Image sets with object changes:
··········

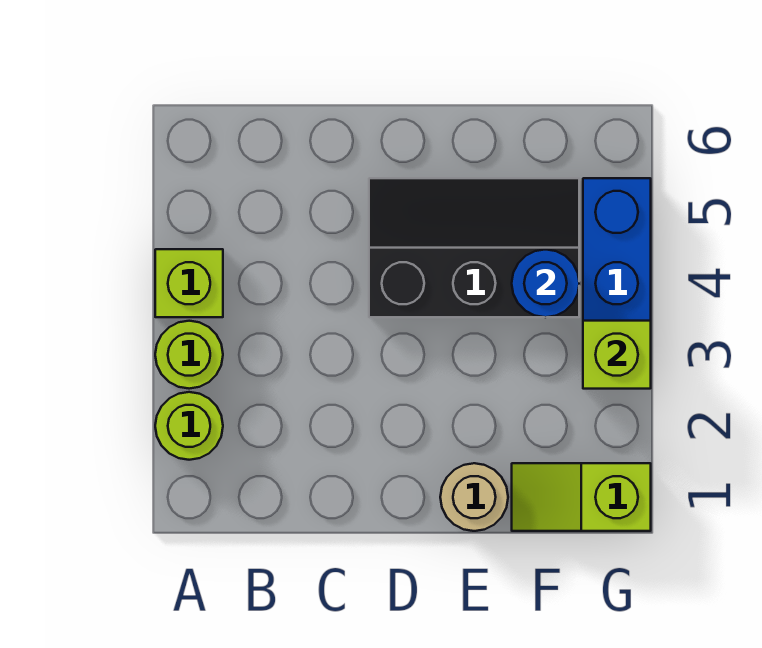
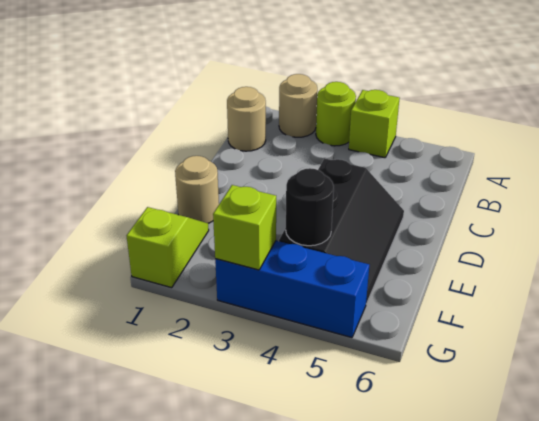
lime round brick A2 level 1 -> tan round brick A2 level 1
none -> tan round brick B1 level 1
blue round brick F4 level 2 -> black round brick F4 level 2

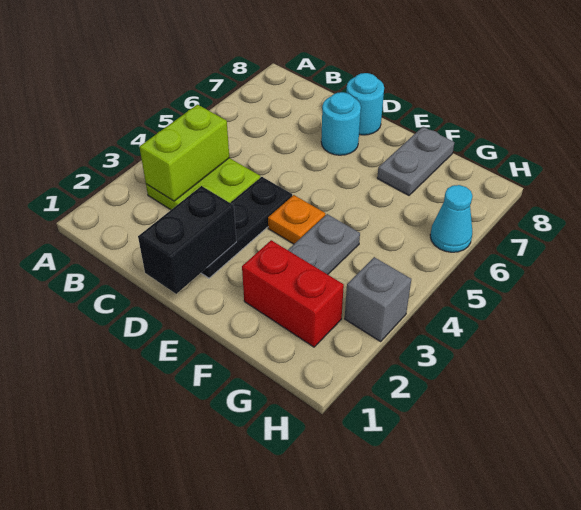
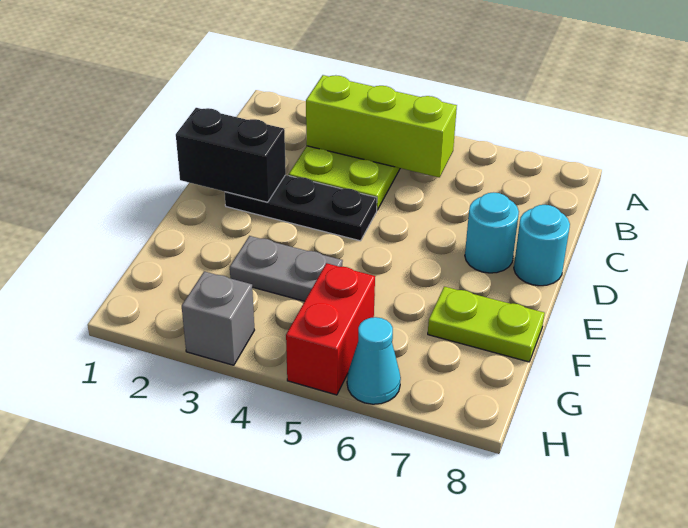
lime brick B3:B4 level 2 -> lime brick B3:B5 level 2
orange plate E4 level 1 -> none
red brick F2:G2 level 1 -> red brick G5:H5 level 1
grey plate F7:F8 level 1 -> lime plate F7:F8 level 1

··········

» INSTRUCTIONS TO FOLLOW
Among the entries above, identify all lines with "brick" and copy them.

» ANSWER SPACE
lime round brick A2 level 1 -> tan round brick A2 level 1
none -> tan round brick B1 level 1
blue round brick F4 level 2 -> black round brick F4 level 2
lime brick B3:B4 level 2 -> lime brick B3:B5 level 2
red brick F2:G2 level 1 -> red brick G5:H5 level 1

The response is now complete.